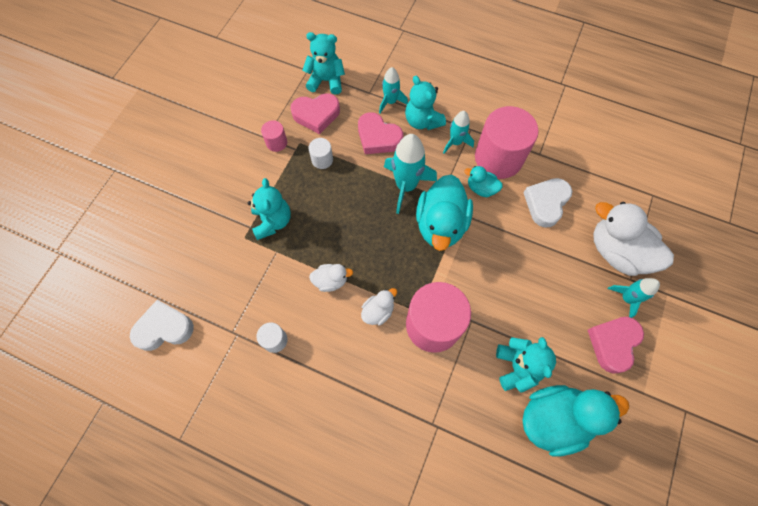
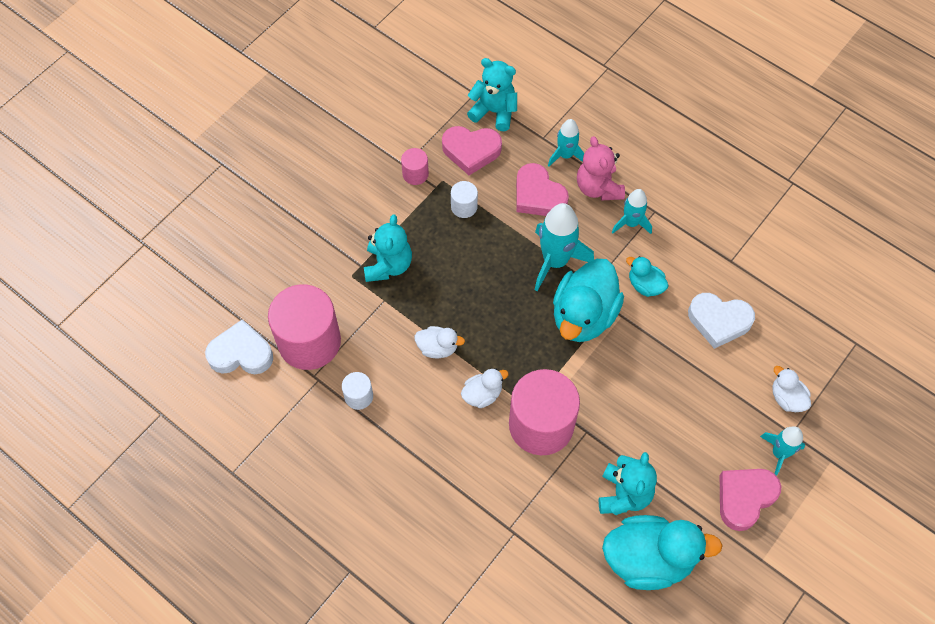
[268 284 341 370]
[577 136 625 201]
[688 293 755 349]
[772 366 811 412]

============================================================

The listing above should be repeated word for word, with every image left out.

Finished task:
[268 284 341 370]
[577 136 625 201]
[688 293 755 349]
[772 366 811 412]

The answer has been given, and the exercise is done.